>> Begin WORKING DATA

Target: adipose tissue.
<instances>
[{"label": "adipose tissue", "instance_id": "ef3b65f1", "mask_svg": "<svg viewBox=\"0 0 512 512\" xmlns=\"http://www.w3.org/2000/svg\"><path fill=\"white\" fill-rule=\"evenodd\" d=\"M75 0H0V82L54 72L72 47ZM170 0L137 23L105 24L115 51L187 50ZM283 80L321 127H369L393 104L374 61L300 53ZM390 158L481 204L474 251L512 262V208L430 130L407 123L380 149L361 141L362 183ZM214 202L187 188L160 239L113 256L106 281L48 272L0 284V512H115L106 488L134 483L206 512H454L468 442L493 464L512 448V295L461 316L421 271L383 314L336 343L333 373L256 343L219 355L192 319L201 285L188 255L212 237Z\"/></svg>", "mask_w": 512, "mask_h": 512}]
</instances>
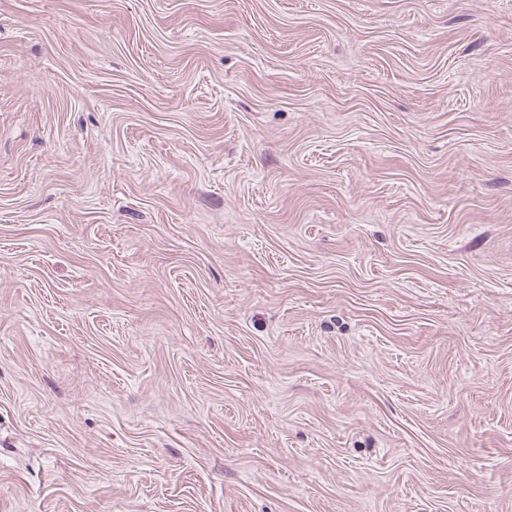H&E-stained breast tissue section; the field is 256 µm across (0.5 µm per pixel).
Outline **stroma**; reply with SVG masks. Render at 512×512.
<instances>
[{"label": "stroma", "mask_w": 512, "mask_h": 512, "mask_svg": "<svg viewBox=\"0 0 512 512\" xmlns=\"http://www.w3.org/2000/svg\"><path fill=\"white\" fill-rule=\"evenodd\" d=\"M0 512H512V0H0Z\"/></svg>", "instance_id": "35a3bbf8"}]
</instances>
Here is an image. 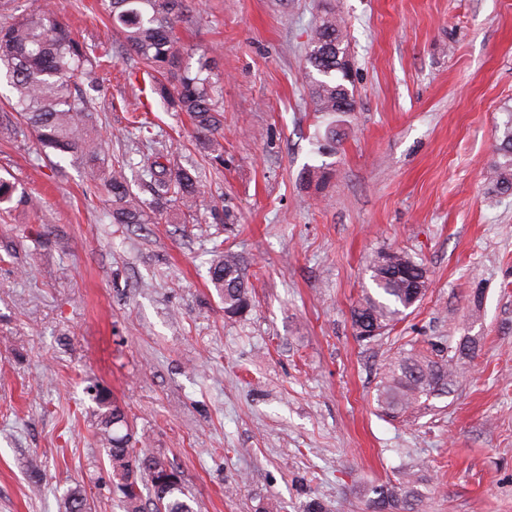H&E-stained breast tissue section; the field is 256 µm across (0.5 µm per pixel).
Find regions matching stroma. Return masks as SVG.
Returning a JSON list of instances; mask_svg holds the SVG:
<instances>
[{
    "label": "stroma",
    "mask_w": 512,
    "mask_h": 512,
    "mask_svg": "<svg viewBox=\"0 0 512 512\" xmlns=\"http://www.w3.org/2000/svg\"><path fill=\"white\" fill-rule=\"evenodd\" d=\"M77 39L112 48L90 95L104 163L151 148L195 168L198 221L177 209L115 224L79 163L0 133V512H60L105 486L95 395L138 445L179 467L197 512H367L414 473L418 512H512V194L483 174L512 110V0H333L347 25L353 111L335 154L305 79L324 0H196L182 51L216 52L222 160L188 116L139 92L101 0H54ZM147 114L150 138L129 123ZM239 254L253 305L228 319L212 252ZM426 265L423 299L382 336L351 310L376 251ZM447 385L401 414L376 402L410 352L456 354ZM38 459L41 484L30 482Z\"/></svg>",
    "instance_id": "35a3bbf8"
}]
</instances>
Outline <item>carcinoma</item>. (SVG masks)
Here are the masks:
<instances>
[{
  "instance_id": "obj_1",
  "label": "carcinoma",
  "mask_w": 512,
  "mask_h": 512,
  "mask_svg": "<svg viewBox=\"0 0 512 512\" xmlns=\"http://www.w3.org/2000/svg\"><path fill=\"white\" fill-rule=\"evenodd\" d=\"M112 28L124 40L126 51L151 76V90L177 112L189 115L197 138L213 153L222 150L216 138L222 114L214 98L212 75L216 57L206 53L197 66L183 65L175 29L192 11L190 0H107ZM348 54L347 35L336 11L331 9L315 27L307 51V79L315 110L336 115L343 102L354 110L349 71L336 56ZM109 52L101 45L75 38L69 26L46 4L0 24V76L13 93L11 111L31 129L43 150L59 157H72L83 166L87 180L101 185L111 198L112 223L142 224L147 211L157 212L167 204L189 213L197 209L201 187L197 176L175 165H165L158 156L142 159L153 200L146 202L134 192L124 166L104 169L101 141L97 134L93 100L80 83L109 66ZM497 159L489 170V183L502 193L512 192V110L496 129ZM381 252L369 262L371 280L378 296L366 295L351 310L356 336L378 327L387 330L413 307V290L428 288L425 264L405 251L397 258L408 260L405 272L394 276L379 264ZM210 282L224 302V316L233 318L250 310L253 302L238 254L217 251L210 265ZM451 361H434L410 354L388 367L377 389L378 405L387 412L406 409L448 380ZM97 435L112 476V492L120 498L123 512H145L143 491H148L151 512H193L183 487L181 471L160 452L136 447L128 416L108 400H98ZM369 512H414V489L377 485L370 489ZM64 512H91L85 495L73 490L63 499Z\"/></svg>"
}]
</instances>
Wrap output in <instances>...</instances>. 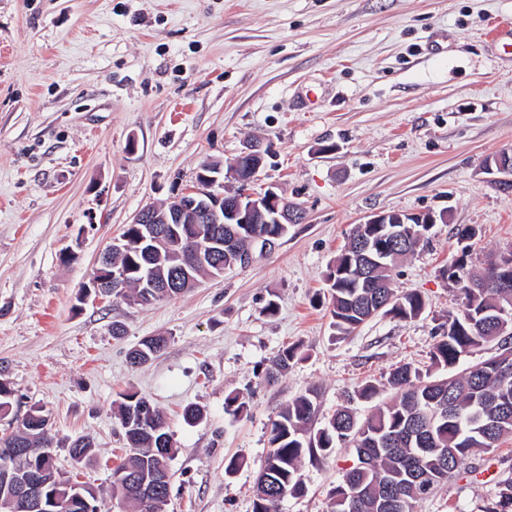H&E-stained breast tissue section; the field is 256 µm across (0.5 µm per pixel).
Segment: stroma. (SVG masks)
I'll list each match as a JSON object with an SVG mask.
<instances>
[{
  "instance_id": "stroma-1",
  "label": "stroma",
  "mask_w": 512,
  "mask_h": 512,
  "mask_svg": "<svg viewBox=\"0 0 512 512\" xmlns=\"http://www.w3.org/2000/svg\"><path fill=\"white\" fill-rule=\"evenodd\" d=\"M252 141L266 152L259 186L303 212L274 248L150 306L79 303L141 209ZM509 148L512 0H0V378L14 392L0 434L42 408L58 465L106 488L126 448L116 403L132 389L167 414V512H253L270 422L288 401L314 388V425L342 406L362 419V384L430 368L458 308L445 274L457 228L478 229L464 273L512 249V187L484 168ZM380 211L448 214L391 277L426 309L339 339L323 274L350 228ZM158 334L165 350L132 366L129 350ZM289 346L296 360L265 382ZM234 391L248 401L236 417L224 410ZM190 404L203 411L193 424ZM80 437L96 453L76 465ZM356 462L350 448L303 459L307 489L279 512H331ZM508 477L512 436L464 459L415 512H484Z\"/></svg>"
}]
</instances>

>> End WORKING DATA

REQUIREMENTS —
Repeat exactly the lines above from the line that contains "Segment: stroma. (SVG masks)" through the end. Include both of these ends; leave out everything else.

EXPECTED OUTPUT —
Segment: stroma. (SVG masks)
I'll list each match as a JSON object with an SVG mask.
<instances>
[{
  "instance_id": "stroma-1",
  "label": "stroma",
  "mask_w": 512,
  "mask_h": 512,
  "mask_svg": "<svg viewBox=\"0 0 512 512\" xmlns=\"http://www.w3.org/2000/svg\"><path fill=\"white\" fill-rule=\"evenodd\" d=\"M252 141L266 152L259 186L303 212L274 248L150 306L79 303L141 209ZM509 148L512 0H0V378L14 392L0 434L42 408L58 465L106 488L126 448L116 403L132 389L167 414V512H253L270 422L288 401L314 388V425L342 406L362 419V384L430 368L458 308L445 274L457 228L478 229L464 273L512 249V187L484 168ZM380 211L448 214L391 277L426 309L339 339L323 274L350 228ZM158 334L165 350L132 366L129 350ZM289 346L296 360L265 382ZM234 391L248 401L236 417L224 410ZM190 404L203 411L193 424ZM80 437L96 453L76 465ZM356 462L350 448L303 459L307 489L279 512H331ZM508 477L512 436L464 459L415 512H484Z\"/></svg>"
}]
</instances>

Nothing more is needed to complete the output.